> _Exercise directions_
Locate, in the data below, the line that contains "(295, 260) = (425, 260): green" and the line that contains "(211, 358) = (334, 330): grey"; reproduce exactly those two lines and every line between them, nothing more.

(Object state change records)
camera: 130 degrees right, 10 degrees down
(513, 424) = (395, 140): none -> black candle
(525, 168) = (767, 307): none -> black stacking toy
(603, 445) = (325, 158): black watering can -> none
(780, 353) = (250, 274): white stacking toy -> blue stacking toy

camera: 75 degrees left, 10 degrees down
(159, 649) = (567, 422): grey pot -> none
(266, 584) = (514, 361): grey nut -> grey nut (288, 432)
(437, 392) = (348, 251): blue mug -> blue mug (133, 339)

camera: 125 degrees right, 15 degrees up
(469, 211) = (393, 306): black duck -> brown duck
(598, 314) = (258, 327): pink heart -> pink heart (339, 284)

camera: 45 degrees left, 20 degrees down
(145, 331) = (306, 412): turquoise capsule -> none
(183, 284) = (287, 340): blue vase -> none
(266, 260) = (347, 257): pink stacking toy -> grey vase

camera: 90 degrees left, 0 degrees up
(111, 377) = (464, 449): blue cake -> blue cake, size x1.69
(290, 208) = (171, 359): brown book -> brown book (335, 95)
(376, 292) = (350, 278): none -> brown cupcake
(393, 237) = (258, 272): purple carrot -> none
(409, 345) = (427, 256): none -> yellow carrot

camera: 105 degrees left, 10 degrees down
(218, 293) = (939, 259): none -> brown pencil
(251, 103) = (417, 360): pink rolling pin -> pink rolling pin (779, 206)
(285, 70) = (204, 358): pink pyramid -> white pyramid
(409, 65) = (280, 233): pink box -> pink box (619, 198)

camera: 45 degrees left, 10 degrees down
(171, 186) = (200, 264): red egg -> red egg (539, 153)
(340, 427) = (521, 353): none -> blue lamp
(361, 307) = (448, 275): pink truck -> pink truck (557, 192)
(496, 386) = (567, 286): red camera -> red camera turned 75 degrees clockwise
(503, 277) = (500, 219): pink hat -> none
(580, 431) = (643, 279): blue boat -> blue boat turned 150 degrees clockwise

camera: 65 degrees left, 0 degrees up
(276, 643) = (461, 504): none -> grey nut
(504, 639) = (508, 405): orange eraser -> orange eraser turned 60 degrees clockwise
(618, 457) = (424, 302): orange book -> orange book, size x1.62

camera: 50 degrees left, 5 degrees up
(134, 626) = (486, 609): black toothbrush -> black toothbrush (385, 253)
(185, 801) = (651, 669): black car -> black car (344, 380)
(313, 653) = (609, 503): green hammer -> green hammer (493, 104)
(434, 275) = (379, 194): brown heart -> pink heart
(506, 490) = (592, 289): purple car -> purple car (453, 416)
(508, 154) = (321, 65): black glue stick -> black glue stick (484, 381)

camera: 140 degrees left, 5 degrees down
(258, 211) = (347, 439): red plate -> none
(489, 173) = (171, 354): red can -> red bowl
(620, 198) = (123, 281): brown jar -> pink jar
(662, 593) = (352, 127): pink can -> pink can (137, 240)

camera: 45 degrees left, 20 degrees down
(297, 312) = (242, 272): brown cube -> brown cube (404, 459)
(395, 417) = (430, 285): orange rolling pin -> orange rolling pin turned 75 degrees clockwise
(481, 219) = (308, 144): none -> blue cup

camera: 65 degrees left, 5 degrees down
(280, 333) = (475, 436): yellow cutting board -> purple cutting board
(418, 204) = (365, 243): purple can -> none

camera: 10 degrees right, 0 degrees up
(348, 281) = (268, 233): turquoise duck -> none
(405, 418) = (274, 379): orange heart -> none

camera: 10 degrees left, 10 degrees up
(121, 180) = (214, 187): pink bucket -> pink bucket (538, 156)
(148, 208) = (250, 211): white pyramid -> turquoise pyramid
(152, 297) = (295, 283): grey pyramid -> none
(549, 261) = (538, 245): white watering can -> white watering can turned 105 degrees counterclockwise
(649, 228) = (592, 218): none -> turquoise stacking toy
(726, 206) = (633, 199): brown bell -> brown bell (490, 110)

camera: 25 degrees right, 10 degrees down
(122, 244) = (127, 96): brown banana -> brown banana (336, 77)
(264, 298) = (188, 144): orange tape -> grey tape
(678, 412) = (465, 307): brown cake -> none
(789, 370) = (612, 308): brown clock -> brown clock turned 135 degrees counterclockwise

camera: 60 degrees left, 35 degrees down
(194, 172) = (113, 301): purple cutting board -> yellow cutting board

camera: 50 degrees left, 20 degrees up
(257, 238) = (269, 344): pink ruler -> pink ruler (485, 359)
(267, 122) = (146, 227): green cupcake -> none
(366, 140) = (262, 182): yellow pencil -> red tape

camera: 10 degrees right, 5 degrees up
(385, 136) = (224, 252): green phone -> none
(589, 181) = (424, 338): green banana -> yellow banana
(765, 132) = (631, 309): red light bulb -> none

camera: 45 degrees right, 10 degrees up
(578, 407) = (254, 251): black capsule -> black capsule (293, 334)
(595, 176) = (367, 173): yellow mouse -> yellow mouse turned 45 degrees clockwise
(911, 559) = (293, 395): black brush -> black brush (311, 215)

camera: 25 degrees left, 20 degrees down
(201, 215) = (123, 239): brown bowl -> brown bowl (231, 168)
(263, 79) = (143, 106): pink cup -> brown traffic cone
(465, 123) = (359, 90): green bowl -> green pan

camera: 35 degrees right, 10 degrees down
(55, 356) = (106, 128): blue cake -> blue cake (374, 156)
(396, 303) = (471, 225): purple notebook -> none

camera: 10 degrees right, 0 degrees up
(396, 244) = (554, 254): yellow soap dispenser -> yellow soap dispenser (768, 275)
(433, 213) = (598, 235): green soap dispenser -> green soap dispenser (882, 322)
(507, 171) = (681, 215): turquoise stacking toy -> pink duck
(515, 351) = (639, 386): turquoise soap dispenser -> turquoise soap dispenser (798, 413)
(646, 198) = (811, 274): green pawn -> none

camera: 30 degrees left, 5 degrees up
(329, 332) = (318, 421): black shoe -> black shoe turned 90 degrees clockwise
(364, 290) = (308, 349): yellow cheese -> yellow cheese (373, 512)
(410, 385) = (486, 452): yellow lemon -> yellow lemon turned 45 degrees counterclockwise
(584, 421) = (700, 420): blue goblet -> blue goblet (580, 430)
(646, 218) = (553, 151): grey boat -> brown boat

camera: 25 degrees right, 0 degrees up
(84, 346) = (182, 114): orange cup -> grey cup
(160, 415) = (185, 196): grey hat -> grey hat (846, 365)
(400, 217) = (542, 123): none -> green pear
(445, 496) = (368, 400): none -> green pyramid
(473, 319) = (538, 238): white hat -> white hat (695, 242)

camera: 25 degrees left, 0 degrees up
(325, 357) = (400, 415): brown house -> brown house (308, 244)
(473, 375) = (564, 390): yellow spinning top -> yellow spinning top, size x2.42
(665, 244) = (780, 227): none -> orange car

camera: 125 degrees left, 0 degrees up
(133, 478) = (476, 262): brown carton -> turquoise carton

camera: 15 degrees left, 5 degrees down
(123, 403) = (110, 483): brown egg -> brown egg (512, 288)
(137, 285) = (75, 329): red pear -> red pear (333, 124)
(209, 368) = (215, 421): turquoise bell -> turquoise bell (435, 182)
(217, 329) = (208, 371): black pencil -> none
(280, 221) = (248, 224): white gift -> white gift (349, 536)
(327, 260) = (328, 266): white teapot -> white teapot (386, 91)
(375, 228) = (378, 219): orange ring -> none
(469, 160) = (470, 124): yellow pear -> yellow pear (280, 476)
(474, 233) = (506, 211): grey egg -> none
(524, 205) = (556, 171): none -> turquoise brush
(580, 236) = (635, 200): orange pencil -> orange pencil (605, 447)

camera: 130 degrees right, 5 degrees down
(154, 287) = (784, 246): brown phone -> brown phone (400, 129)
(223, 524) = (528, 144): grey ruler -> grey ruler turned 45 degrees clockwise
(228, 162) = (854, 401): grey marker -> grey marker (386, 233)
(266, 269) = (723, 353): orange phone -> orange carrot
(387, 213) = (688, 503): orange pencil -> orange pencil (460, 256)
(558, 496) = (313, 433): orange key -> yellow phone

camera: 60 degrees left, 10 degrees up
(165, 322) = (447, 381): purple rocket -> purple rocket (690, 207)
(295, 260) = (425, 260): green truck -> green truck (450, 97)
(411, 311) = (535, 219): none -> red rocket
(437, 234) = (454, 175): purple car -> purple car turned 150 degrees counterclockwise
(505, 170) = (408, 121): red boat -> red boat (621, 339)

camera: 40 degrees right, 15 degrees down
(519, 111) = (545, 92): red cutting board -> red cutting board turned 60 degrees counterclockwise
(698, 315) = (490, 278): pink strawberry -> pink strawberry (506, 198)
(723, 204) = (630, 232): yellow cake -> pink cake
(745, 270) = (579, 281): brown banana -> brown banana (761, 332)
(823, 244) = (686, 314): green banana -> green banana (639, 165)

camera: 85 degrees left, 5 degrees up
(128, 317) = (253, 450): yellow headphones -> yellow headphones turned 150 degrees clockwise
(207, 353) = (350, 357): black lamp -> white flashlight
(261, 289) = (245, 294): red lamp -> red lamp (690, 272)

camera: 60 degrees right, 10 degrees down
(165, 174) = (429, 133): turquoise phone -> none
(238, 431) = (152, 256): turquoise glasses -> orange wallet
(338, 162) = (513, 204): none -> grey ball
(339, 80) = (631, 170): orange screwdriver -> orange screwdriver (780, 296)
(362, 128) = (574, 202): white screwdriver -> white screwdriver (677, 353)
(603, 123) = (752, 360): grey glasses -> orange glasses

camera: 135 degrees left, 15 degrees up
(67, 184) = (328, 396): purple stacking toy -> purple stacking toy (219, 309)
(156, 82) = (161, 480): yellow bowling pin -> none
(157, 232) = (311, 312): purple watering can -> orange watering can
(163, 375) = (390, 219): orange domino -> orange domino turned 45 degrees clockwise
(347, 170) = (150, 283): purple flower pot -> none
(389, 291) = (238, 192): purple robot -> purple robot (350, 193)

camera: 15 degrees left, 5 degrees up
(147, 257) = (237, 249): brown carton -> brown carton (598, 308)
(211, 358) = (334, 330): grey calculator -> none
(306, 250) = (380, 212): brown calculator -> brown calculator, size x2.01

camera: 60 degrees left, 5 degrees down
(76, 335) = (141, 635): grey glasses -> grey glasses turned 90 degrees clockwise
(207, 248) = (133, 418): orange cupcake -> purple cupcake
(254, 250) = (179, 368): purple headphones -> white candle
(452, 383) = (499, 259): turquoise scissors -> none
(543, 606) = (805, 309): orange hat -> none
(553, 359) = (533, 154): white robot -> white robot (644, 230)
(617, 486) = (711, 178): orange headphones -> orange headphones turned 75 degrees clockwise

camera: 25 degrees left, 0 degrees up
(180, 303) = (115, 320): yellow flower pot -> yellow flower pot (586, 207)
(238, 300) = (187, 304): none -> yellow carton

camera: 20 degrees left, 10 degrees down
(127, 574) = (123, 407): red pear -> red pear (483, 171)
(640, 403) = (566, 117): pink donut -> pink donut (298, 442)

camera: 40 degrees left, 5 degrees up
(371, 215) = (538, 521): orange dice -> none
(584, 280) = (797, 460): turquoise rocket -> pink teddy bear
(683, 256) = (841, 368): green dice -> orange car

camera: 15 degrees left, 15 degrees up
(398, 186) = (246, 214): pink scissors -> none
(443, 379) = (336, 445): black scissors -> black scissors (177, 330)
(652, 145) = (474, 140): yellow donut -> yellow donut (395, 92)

> _Written response_
(295, 260) = (425, 260): green truck -> green truck (450, 97)
(411, 311) = (535, 219): none -> red rocket
(437, 234) = (454, 175): purple car -> purple car turned 150 degrees counterclockwise
(505, 170) = (408, 121): red boat -> red boat (621, 339)

camera: 40 degrees right, 15 degrees down
(519, 111) = (545, 92): red cutting board -> red cutting board turned 60 degrees counterclockwise
(698, 315) = (490, 278): pink strawberry -> pink strawberry (506, 198)
(723, 204) = (630, 232): yellow cake -> pink cake
(745, 270) = (579, 281): brown banana -> brown banana (761, 332)
(823, 244) = (686, 314): green banana -> green banana (639, 165)

camera: 85 degrees left, 5 degrees up
(128, 317) = (253, 450): yellow headphones -> yellow headphones turned 150 degrees clockwise
(207, 353) = (350, 357): black lamp -> white flashlight
(261, 289) = (245, 294): red lamp -> red lamp (690, 272)

camera: 60 degrees right, 10 degrees down
(165, 174) = (429, 133): turquoise phone -> none
(238, 431) = (152, 256): turquoise glasses -> orange wallet
(338, 162) = (513, 204): none -> grey ball
(339, 80) = (631, 170): orange screwdriver -> orange screwdriver (780, 296)
(362, 128) = (574, 202): white screwdriver -> white screwdriver (677, 353)
(603, 123) = (752, 360): grey glasses -> orange glasses

camera: 135 degrees left, 15 degrees up
(67, 184) = (328, 396): purple stacking toy -> purple stacking toy (219, 309)
(156, 82) = (161, 480): yellow bowling pin -> none
(157, 232) = (311, 312): purple watering can -> orange watering can
(163, 375) = (390, 219): orange domino -> orange domino turned 45 degrees clockwise
(347, 170) = (150, 283): purple flower pot -> none
(389, 291) = (238, 192): purple robot -> purple robot (350, 193)

camera: 15 degrees left, 5 degrees up
(147, 257) = (237, 249): brown carton -> brown carton (598, 308)
(211, 358) = (334, 330): grey calculator -> none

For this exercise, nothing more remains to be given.